— REQUIRED WORK —
Set down each entry below exactly as written, keeping the pictures out.
*** Begin section ***
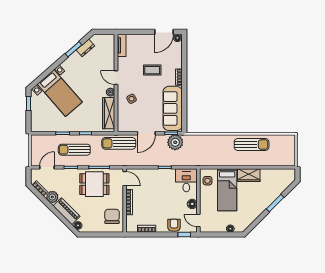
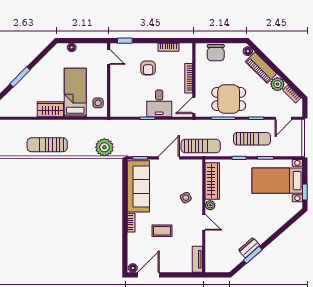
dresser: (85, 48) -> (249, 248), moved
bed with nightstands: (60, 93) -> (277, 181), moved, turned -49
plant: (175, 142) -> (104, 147), moved
door: (125, 179) -> (194, 105), hinge flipped
desk: (186, 180) -> (159, 103), moved
floor lamp: (192, 204) -> (116, 76), removed
chair: (112, 216) -> (216, 53), moved
armchair: (174, 225) -> (148, 68), moved

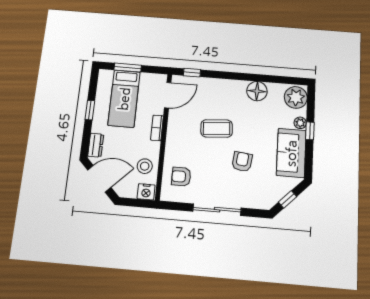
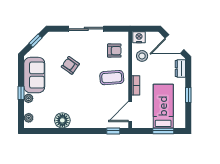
plant: (296, 97) -> (29, 118), width x0.53, depth x0.53
coffee table: (217, 128) -> (112, 78), moved
armchair: (242, 162) -> (70, 65), turned 118

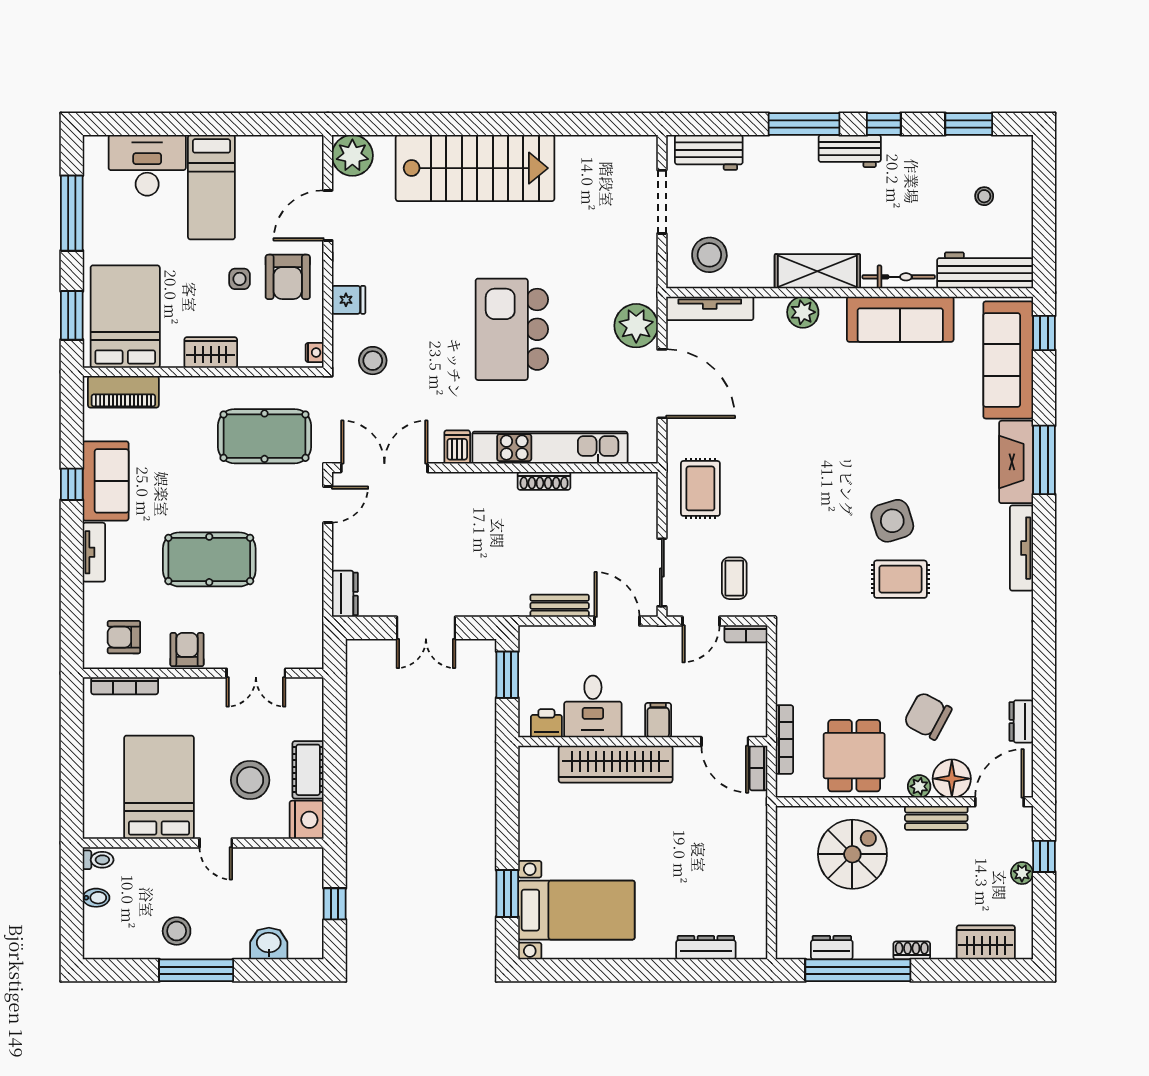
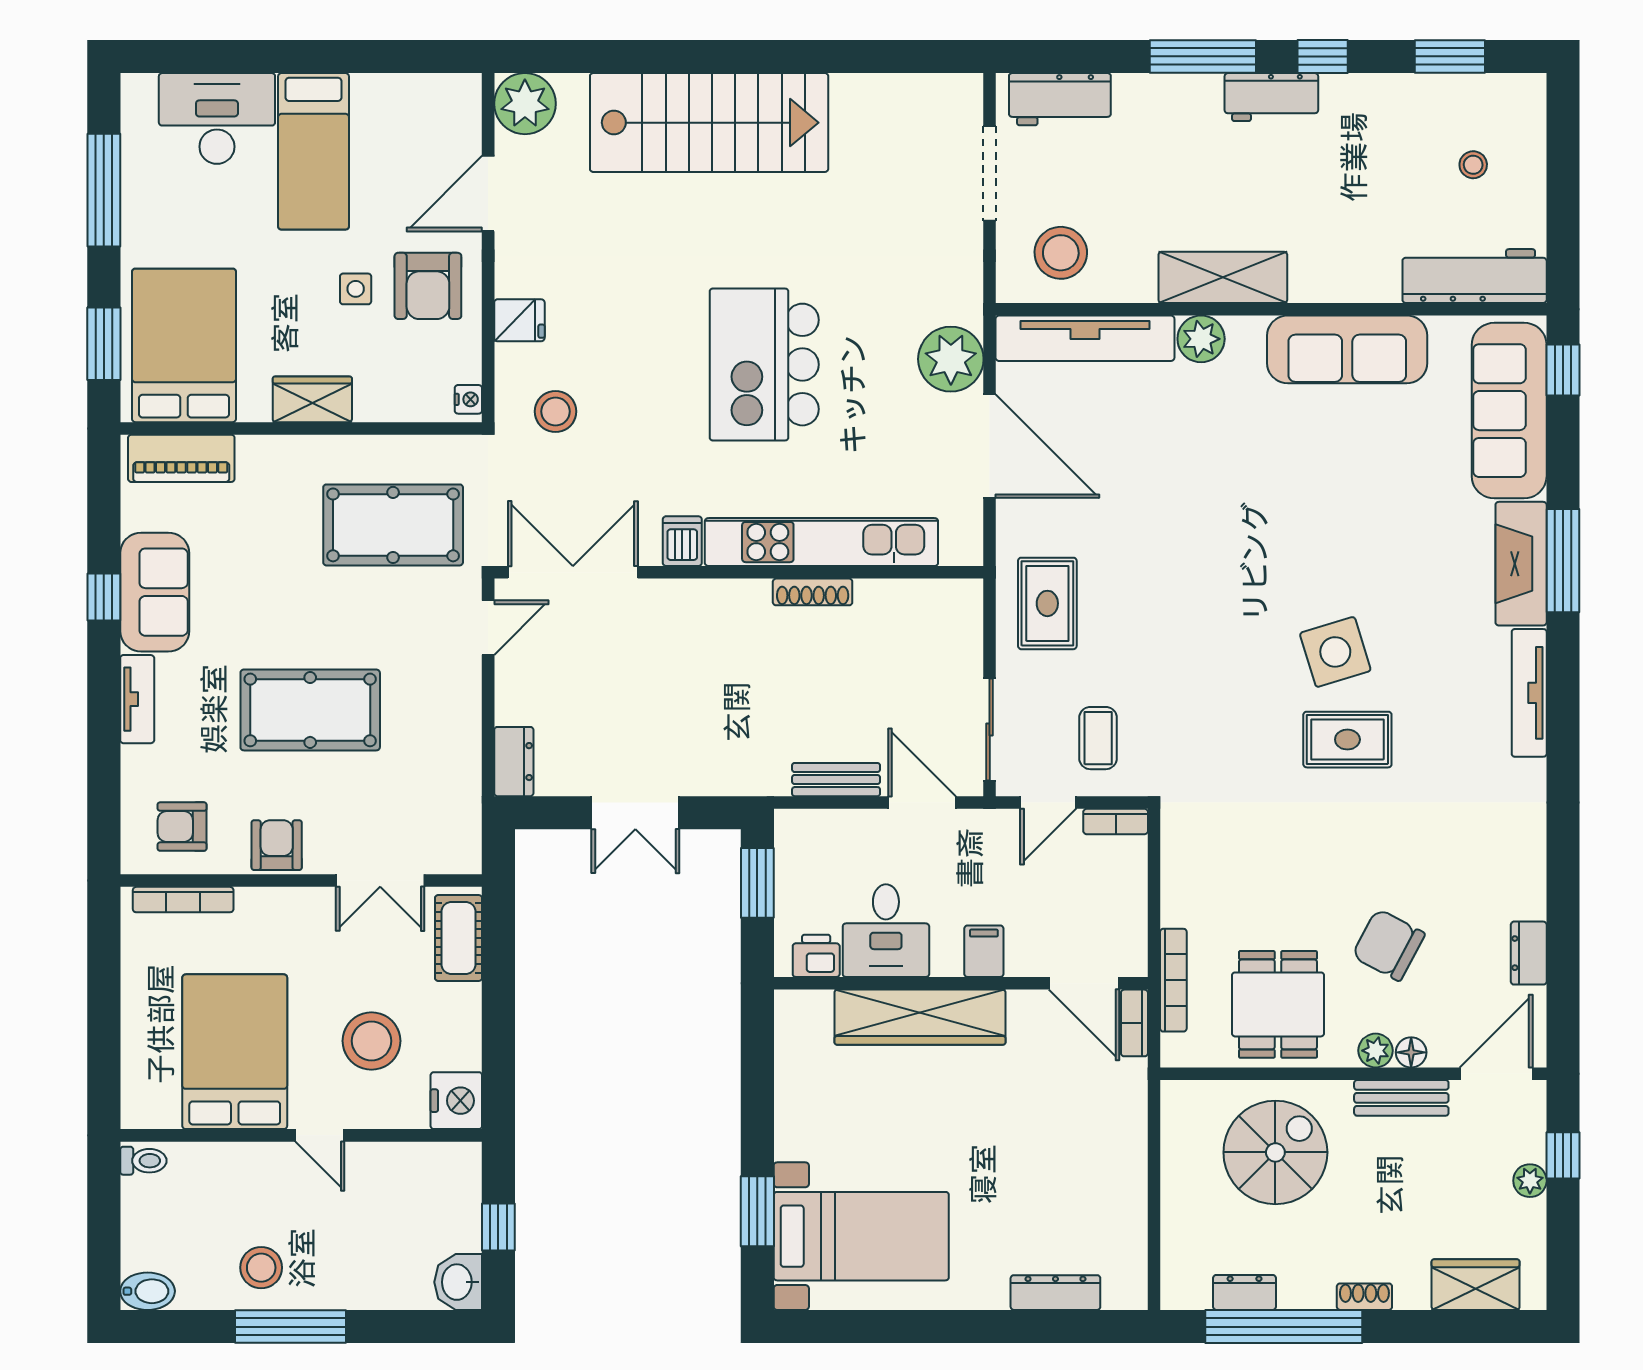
bicycle: (899, 277) -> (1345, 286), removed
tv unit: (710, 308) -> (1085, 338), width x1.36, depth x1.29
cot: (308, 770) -> (459, 938), moved
floor lamp: (952, 779) -> (1411, 1052), width x0.53, depth x0.53
bidet: (96, 898) -> (148, 1291), moved, width x1.38, depth x1.36
washbasin: (269, 944) -> (458, 1282), moved, turned -90

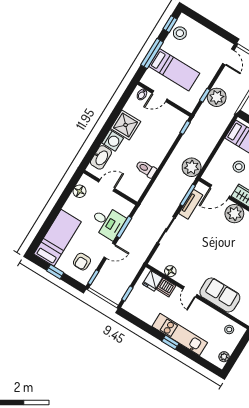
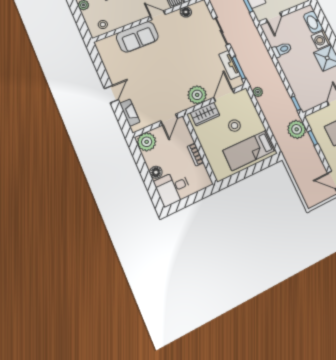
plant: (217, 97) -> (297, 129), moved
plant: (192, 167) -> (258, 92), width x0.53, depth x0.53
door: (107, 185) -> (274, 17), moved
*** End section ***
— RESPONSE FOR THIS EXERCISE —
dresser: (85, 48) -> (249, 248), moved
bed with nightstands: (60, 93) -> (277, 181), moved, turned -49
plant: (175, 142) -> (104, 147), moved
door: (125, 179) -> (194, 105), hinge flipped
desk: (186, 180) -> (159, 103), moved
floor lamp: (192, 204) -> (116, 76), removed
chair: (112, 216) -> (216, 53), moved
armchair: (174, 225) -> (148, 68), moved

plant: (296, 97) -> (29, 118), width x0.53, depth x0.53
coffee table: (217, 128) -> (112, 78), moved
armchair: (242, 162) -> (70, 65), turned 118

bicycle: (899, 277) -> (1345, 286), removed
tv unit: (710, 308) -> (1085, 338), width x1.36, depth x1.29
cot: (308, 770) -> (459, 938), moved
floor lamp: (952, 779) -> (1411, 1052), width x0.53, depth x0.53
bidet: (96, 898) -> (148, 1291), moved, width x1.38, depth x1.36
washbasin: (269, 944) -> (458, 1282), moved, turned -90

plant: (217, 97) -> (297, 129), moved
plant: (192, 167) -> (258, 92), width x0.53, depth x0.53
door: (107, 185) -> (274, 17), moved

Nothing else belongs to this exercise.